**Data segment**.
Content starts

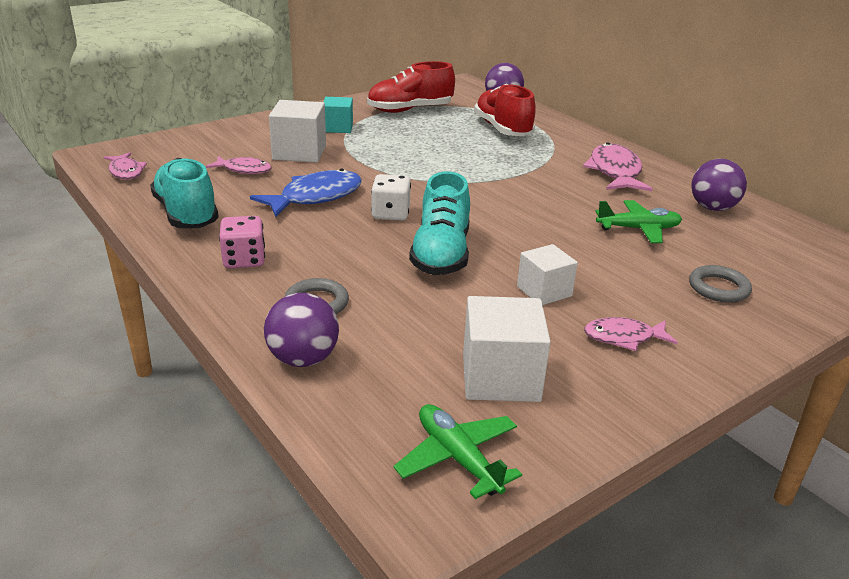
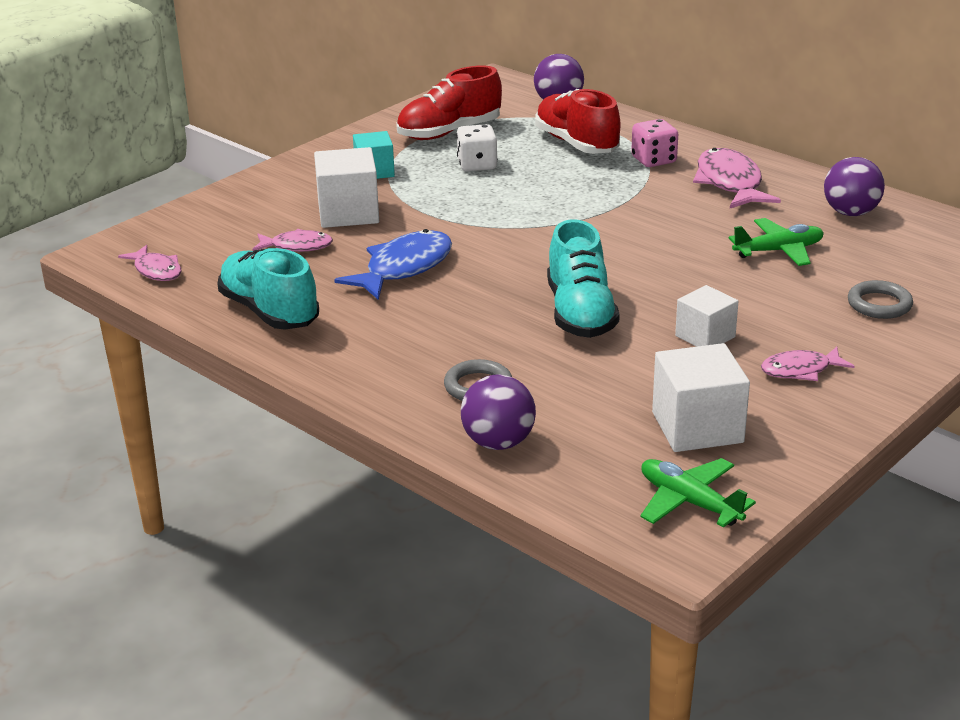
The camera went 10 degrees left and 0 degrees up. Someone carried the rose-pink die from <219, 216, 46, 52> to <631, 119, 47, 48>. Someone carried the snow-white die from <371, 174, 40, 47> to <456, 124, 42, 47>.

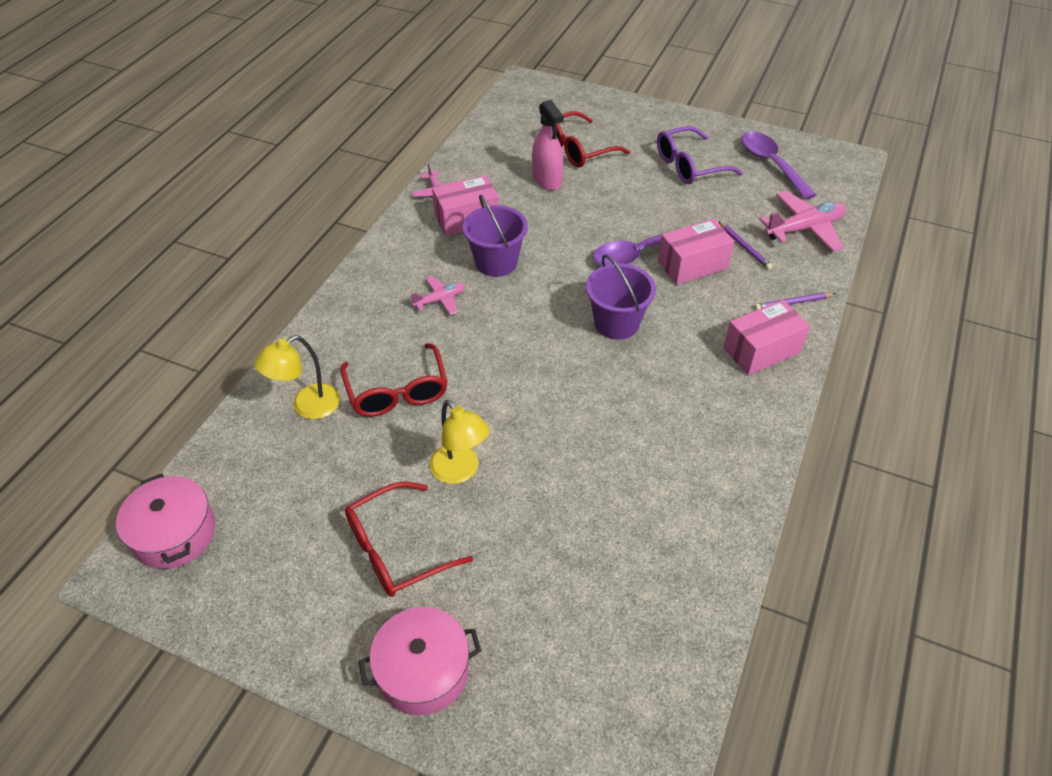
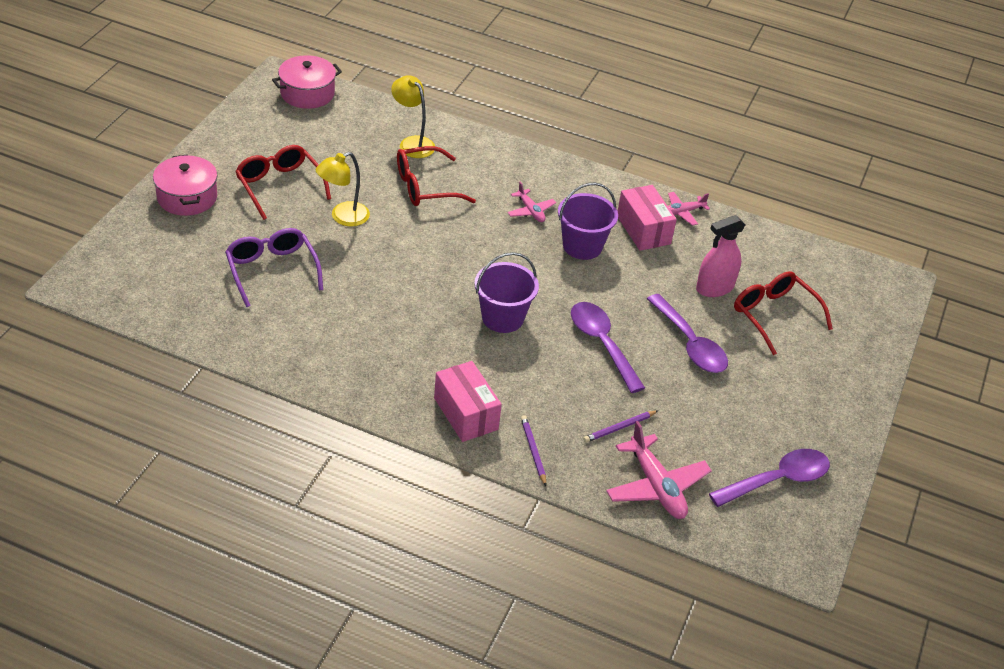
The camera went 85 degrees right and 5 degrees down. Someone took away the rose-pink box at <658, 219, 76, 66>. Someone put down the royal purple tablespoon at <647, 294, 81, 79>. Someone carried the royal purple eyeglasses from <657, 126, 86, 58> to <225, 228, 98, 79>.

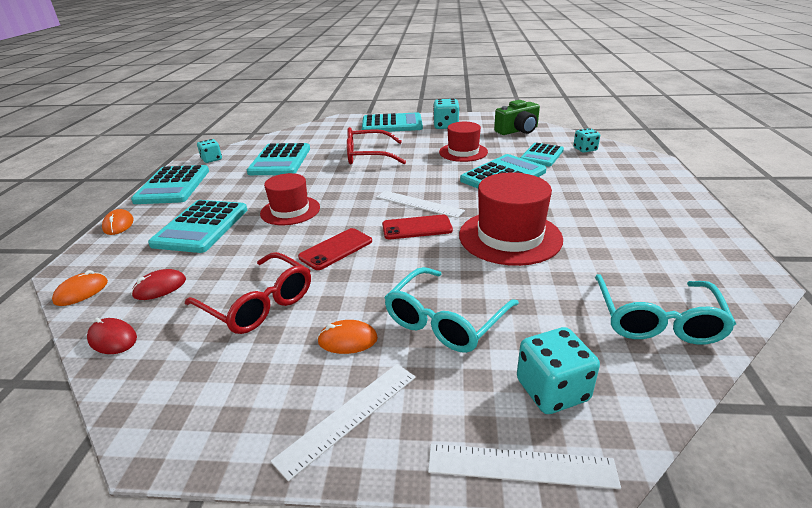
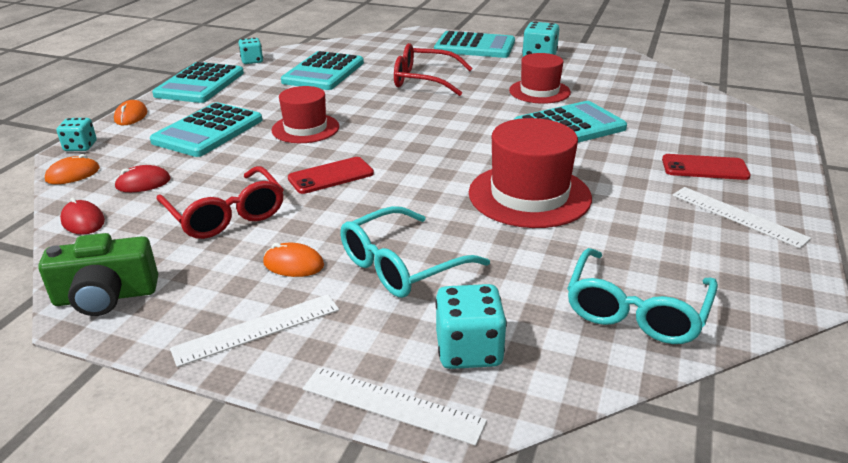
The camera went 15 degrees right and 0 degrees up. Someone took away the teal pocket calculator at <520, 143, 44, 23>. Someone carried the snow-white straightedge from <376, 191, 89, 27> to <673, 187, 138, 61>. Someone carried the scarlet smartphone from <382, 215, 71, 24> to <662, 154, 89, 26>. Someone carried the green camera from <494, 100, 46, 35> to <38, 233, 120, 83>. Someone carried the teal die from <573, 128, 27, 25> to <57, 118, 40, 33>.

Content ends

Transcribe the material exactly, keeping every word and none of the pictures.

**Solution**.
The camera went 10 degrees left and 0 degrees up. Someone carried the rose-pink die from <219, 216, 46, 52> to <631, 119, 47, 48>. Someone carried the snow-white die from <371, 174, 40, 47> to <456, 124, 42, 47>.

The camera went 85 degrees right and 5 degrees down. Someone took away the rose-pink box at <658, 219, 76, 66>. Someone put down the royal purple tablespoon at <647, 294, 81, 79>. Someone carried the royal purple eyeglasses from <657, 126, 86, 58> to <225, 228, 98, 79>.

The camera went 15 degrees right and 0 degrees up. Someone took away the teal pocket calculator at <520, 143, 44, 23>. Someone carried the snow-white straightedge from <376, 191, 89, 27> to <673, 187, 138, 61>. Someone carried the scarlet smartphone from <382, 215, 71, 24> to <662, 154, 89, 26>. Someone carried the green camera from <494, 100, 46, 35> to <38, 233, 120, 83>. Someone carried the teal die from <573, 128, 27, 25> to <57, 118, 40, 33>.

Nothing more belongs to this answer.